▸ **PROMPT**
Pick out every line in the data below that contains the string "glossy". Case counts.

# Start of INFORMATION PROVIDED

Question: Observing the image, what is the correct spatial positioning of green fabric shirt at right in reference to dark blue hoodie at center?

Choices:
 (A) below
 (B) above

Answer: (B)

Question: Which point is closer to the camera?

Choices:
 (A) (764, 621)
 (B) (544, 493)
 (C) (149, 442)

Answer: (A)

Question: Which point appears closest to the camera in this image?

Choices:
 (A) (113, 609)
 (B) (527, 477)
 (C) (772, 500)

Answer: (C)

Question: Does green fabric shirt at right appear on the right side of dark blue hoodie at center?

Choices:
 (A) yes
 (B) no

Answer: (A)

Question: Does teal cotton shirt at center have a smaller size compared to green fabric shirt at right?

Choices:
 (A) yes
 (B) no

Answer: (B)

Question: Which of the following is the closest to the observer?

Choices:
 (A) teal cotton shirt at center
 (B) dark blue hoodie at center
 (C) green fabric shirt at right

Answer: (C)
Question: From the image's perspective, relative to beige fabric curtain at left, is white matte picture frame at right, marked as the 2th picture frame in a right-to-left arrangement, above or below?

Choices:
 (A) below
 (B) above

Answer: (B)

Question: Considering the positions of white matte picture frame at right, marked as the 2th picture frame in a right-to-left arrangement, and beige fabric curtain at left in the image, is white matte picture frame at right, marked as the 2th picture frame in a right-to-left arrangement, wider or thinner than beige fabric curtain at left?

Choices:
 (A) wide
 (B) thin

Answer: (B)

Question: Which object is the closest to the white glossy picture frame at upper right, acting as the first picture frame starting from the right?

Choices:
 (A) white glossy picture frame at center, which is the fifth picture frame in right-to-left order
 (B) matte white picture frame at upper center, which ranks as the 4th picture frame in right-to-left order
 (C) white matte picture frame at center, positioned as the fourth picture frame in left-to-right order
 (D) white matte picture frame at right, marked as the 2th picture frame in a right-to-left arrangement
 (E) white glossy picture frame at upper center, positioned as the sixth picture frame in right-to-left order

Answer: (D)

# End of INFORMATION PROVIDED

▸ **TASK RESPONSE**
Question: Which object is the closest to the white glossy picture frame at upper right, acting as the first picture frame starting from the right?
 (A) white glossy picture frame at center, which is the fifth picture frame in right-to-left order
 (E) white glossy picture frame at upper center, positioned as the sixth picture frame in right-to-left order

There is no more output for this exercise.